**EXERCISE INSTRUCTIONS:** Each line of the material below is to be written out exactly. Leave out any picture.

**RECORDS FOR PROCESSING:**
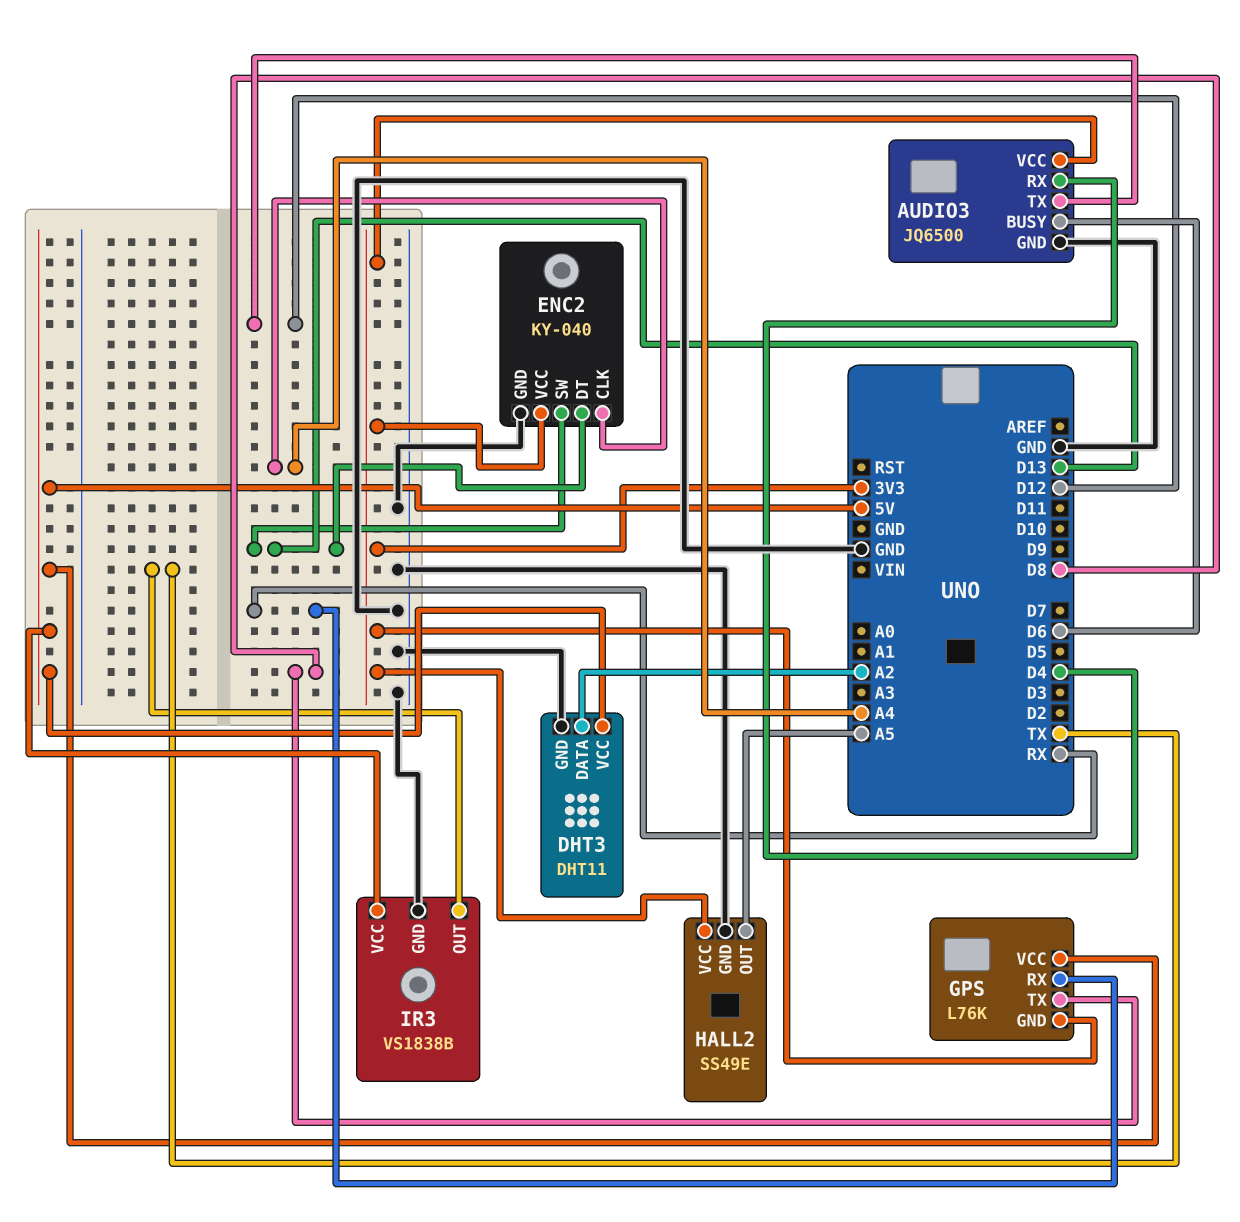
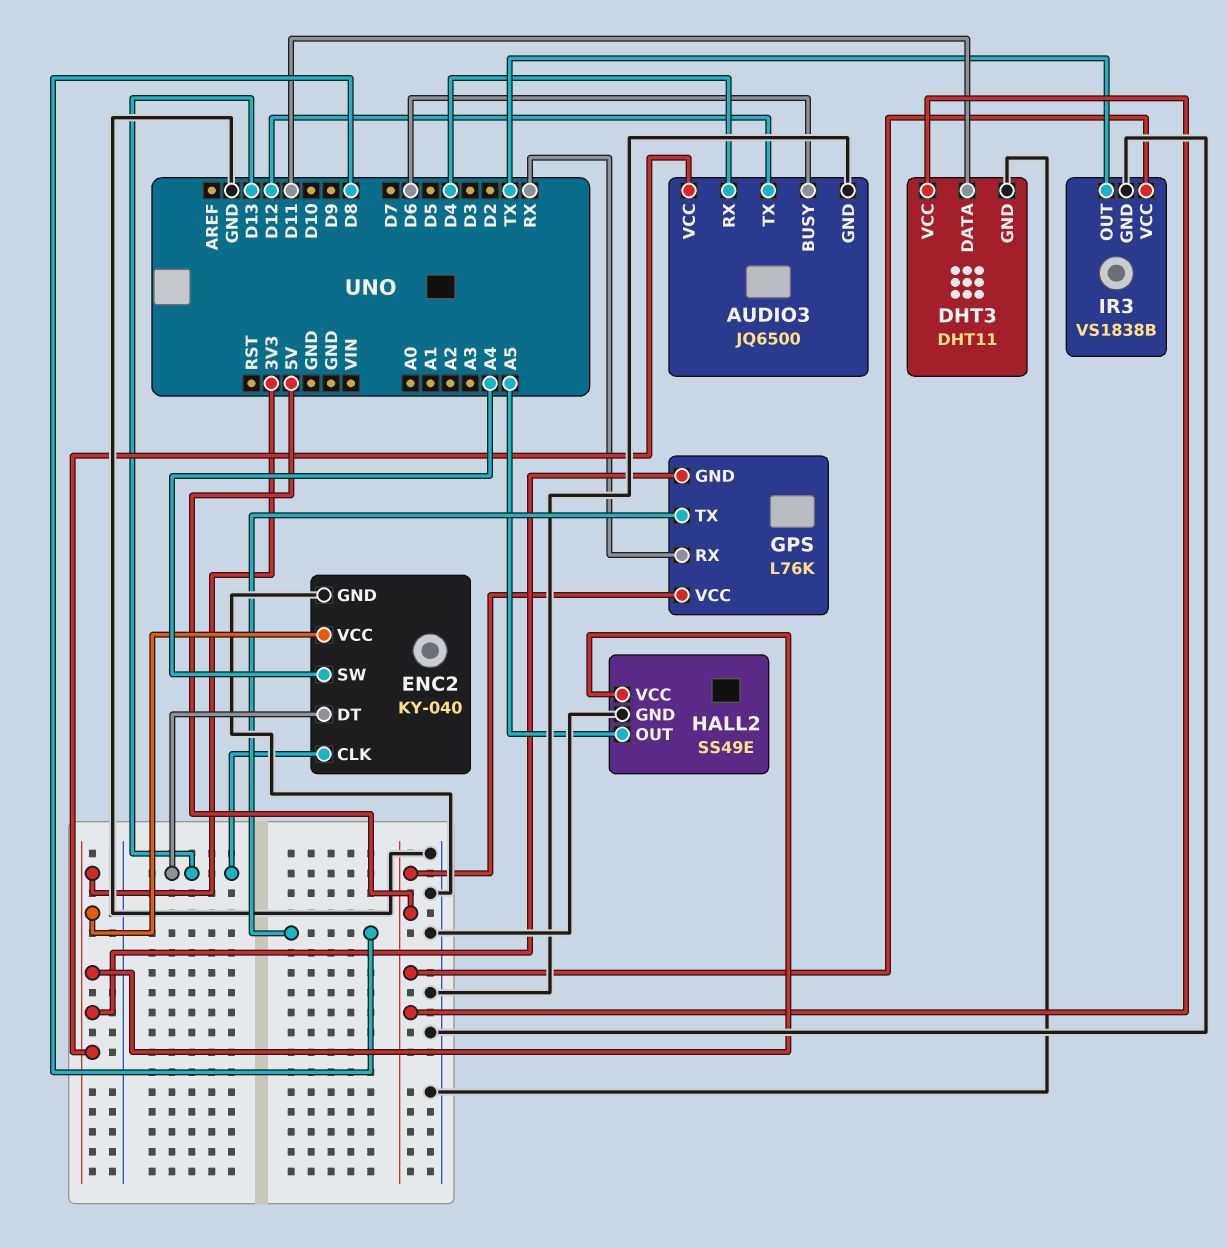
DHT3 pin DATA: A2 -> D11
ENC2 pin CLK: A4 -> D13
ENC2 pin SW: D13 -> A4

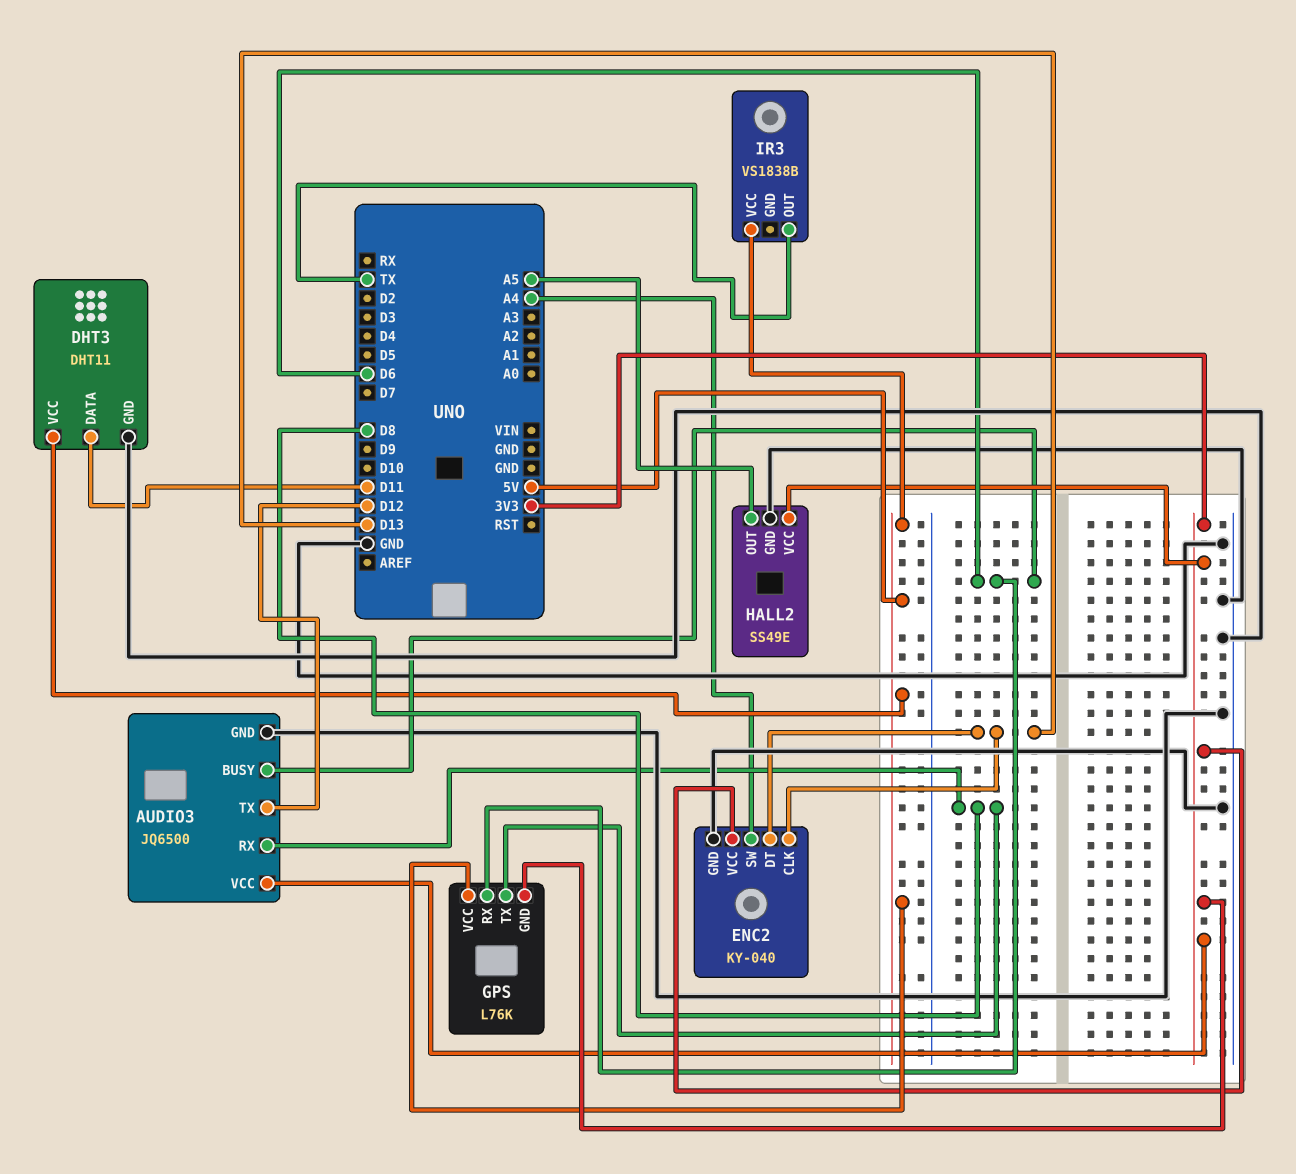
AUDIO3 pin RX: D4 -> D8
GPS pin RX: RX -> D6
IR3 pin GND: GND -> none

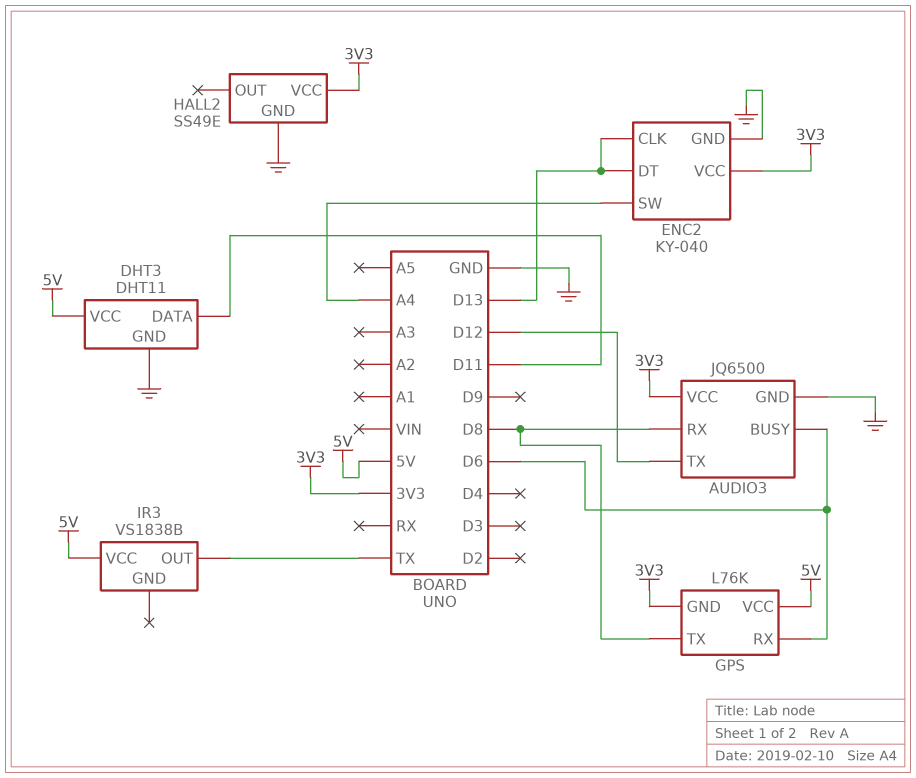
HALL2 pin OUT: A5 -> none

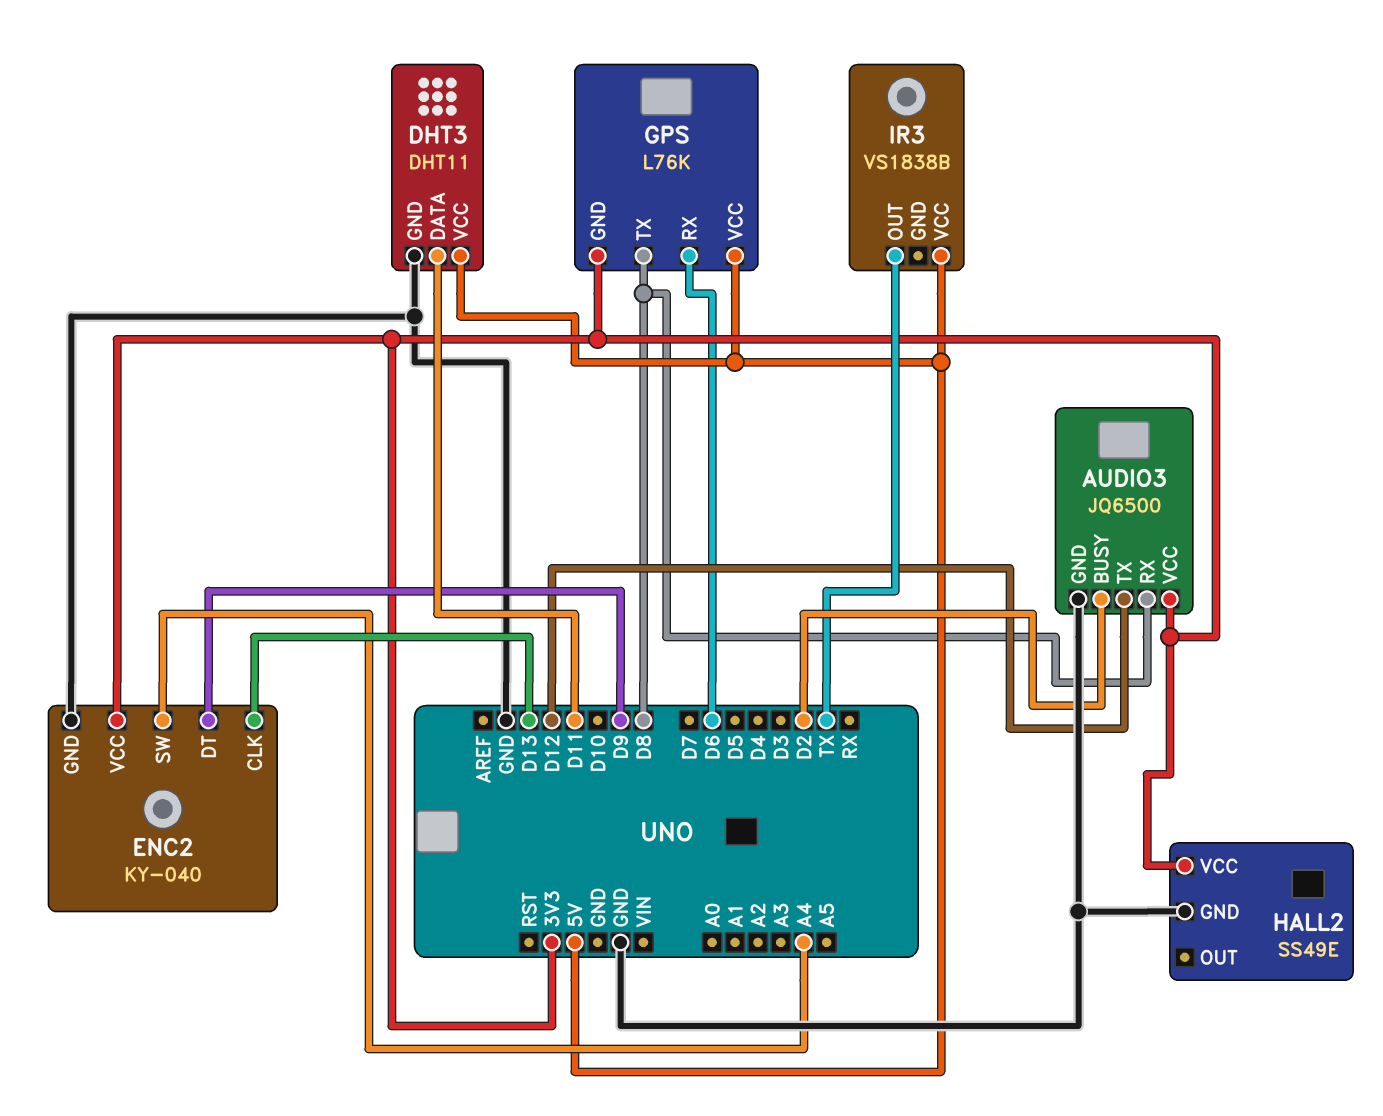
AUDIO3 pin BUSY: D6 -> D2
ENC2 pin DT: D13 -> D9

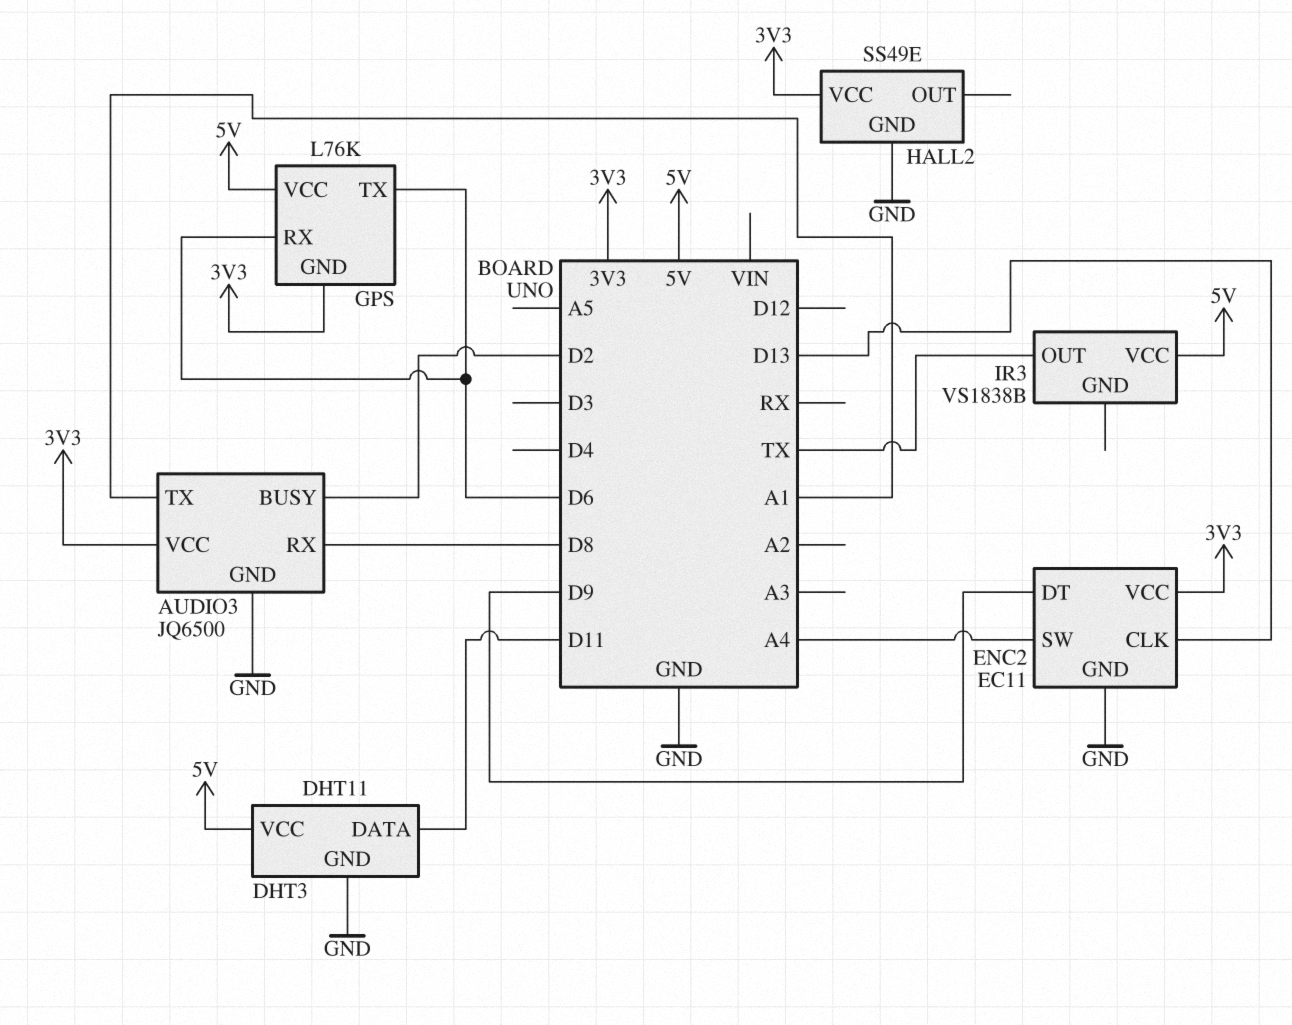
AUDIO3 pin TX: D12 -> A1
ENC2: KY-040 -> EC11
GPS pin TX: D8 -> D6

**ANSWER AREA:**
DHT3 pin DATA: A2 -> D11
ENC2 pin CLK: A4 -> D13
ENC2 pin SW: D13 -> A4

AUDIO3 pin RX: D4 -> D8
GPS pin RX: RX -> D6
IR3 pin GND: GND -> none

HALL2 pin OUT: A5 -> none

AUDIO3 pin BUSY: D6 -> D2
ENC2 pin DT: D13 -> D9

AUDIO3 pin TX: D12 -> A1
ENC2: KY-040 -> EC11
GPS pin TX: D8 -> D6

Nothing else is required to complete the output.